Top of Dataset
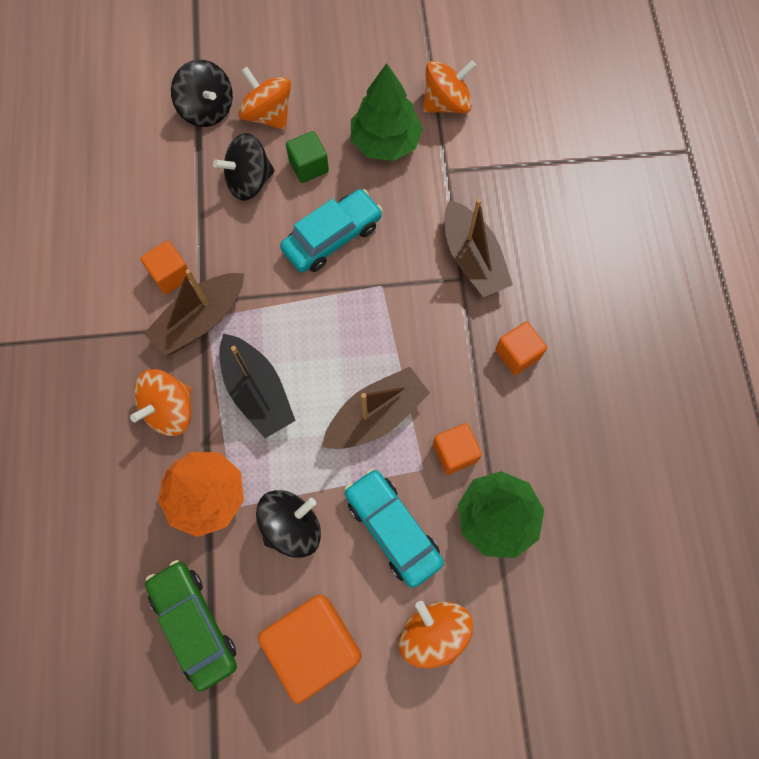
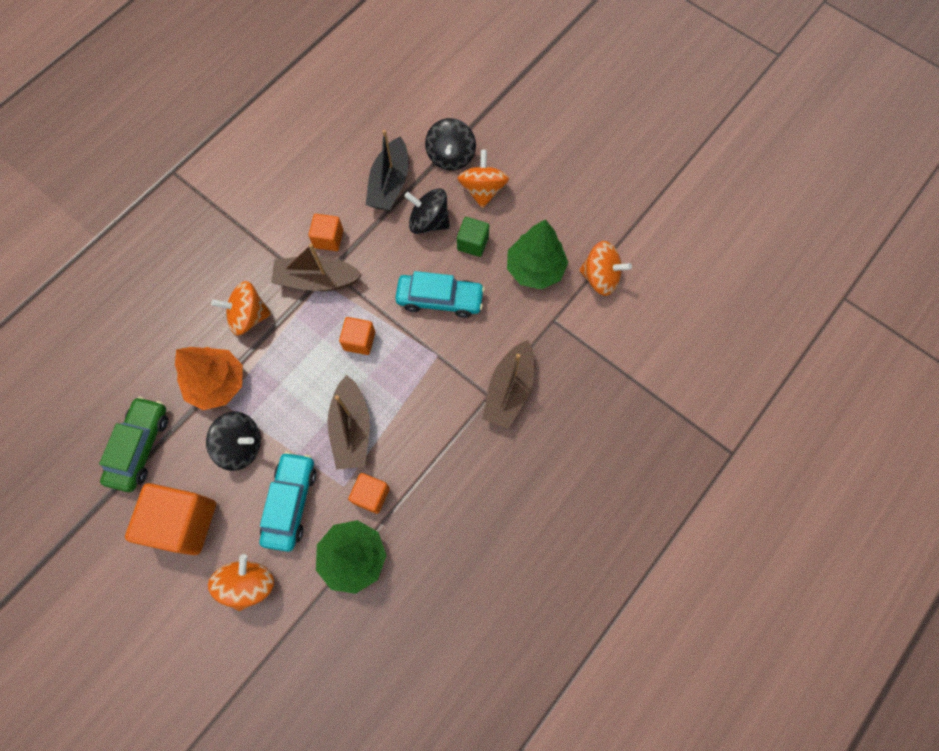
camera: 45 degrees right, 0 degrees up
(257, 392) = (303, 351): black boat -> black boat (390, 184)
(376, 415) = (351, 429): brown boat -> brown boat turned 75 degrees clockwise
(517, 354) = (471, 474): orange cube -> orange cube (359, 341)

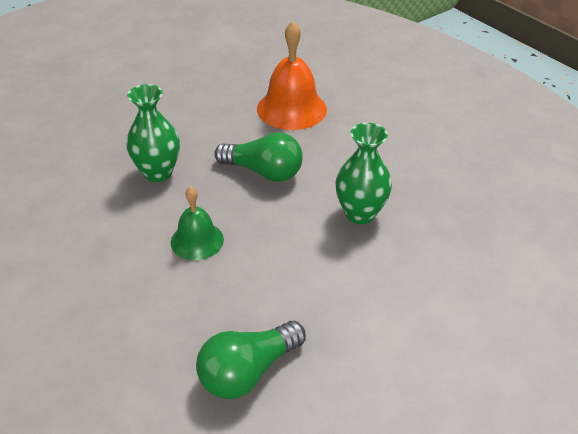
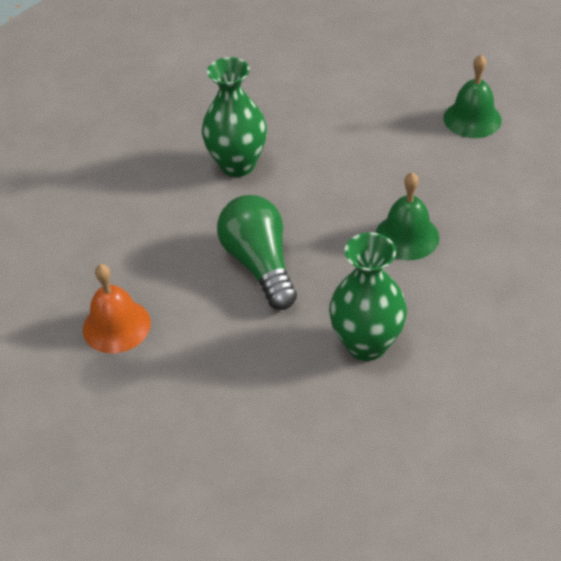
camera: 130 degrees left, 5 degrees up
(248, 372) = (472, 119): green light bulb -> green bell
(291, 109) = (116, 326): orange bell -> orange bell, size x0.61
Bottom of Dataset
Top of Dataset
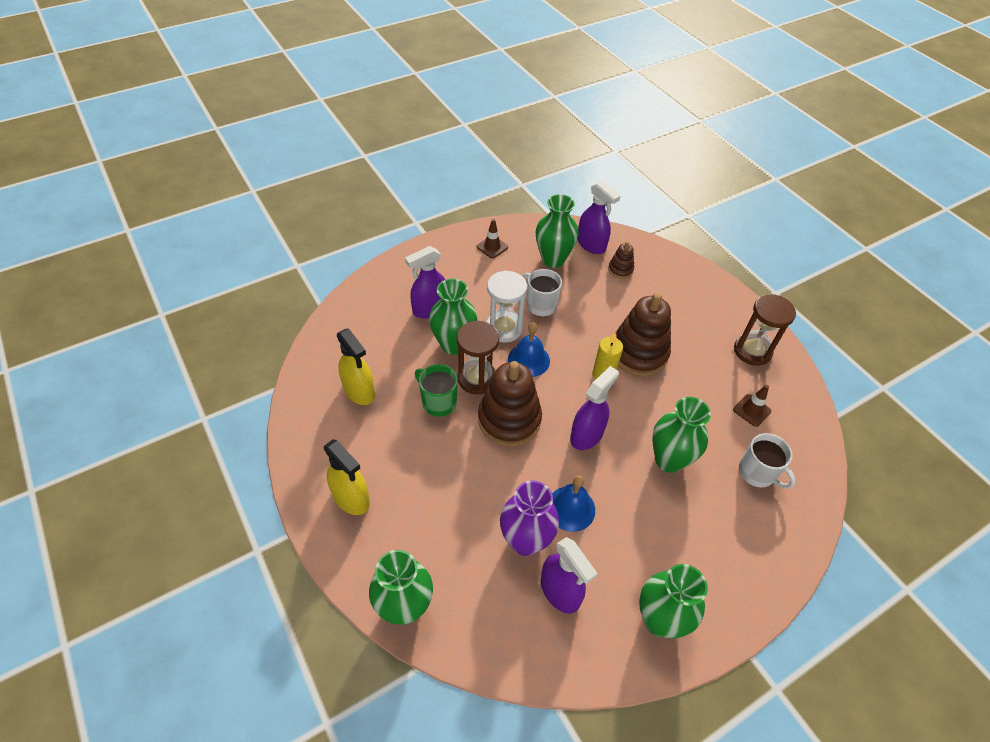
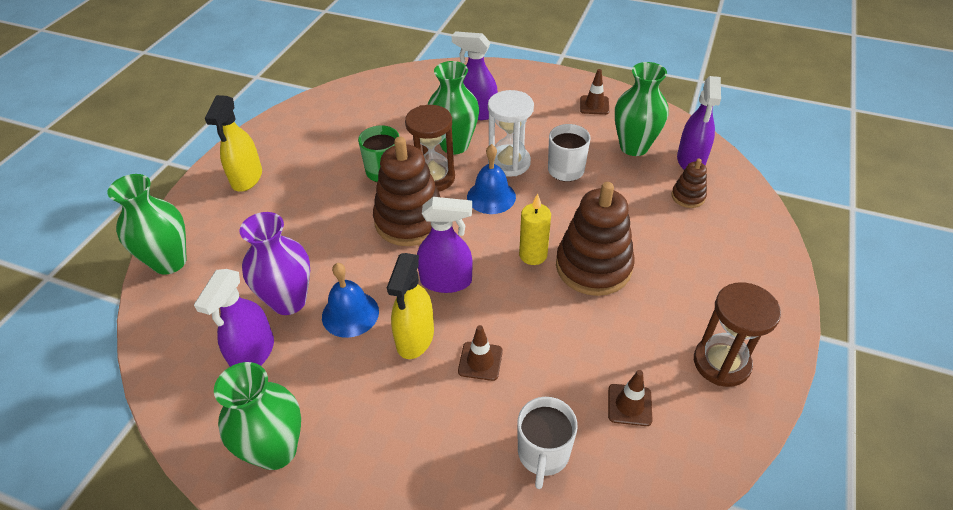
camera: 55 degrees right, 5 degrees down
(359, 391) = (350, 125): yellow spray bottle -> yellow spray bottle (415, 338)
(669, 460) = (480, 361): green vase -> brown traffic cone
Bottom of Dataset
▶ Activity:
Considering only the material above, set down every line from the one with "camera: 130 degrees left, 5 degrees up" to the one with "(291, 109) = (116, 326): orange", inclusive, exactly as written.

▶ Result of the exercise:
camera: 130 degrees left, 5 degrees up
(248, 372) = (472, 119): green light bulb -> green bell
(291, 109) = (116, 326): orange bell -> orange bell, size x0.61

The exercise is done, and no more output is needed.